About this task:
Please print each entry below exactly as it stands, but without any pictures.

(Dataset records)
* * * * * * *

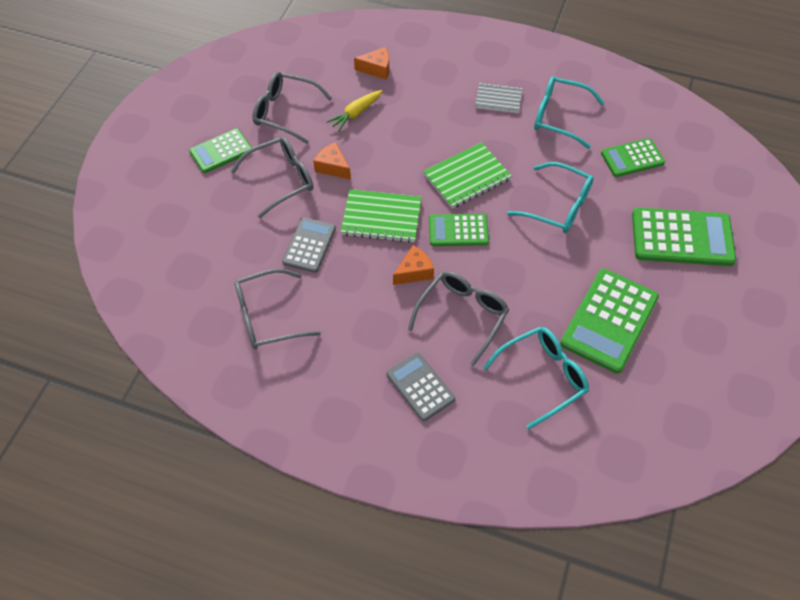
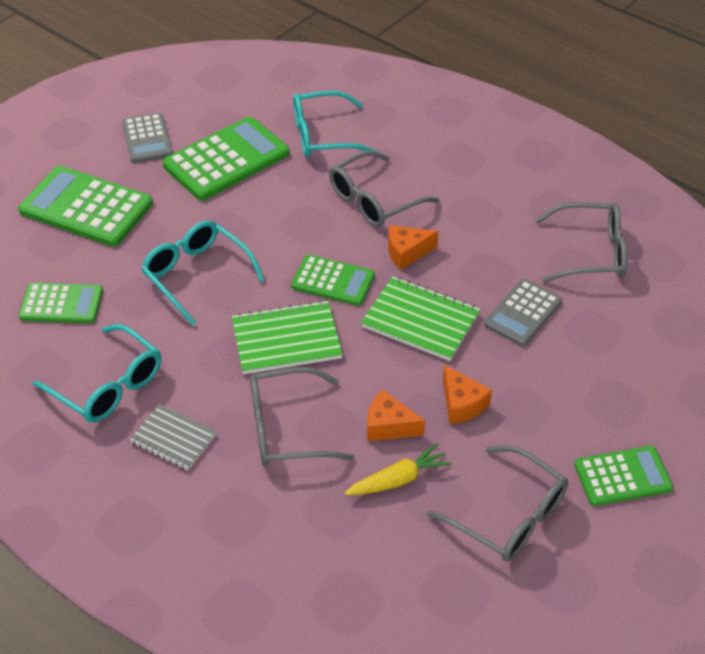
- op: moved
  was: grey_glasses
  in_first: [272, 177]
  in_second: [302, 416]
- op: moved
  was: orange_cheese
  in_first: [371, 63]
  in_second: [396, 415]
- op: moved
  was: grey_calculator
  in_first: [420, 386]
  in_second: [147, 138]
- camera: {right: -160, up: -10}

* * * * * * *

Response for this exercise:
- op: moved
  was: grey_glasses
  in_first: [272, 177]
  in_second: [302, 416]
- op: moved
  was: orange_cheese
  in_first: [371, 63]
  in_second: [396, 415]
- op: moved
  was: grey_calculator
  in_first: [420, 386]
  in_second: [147, 138]
- camera: {right: -160, up: -10}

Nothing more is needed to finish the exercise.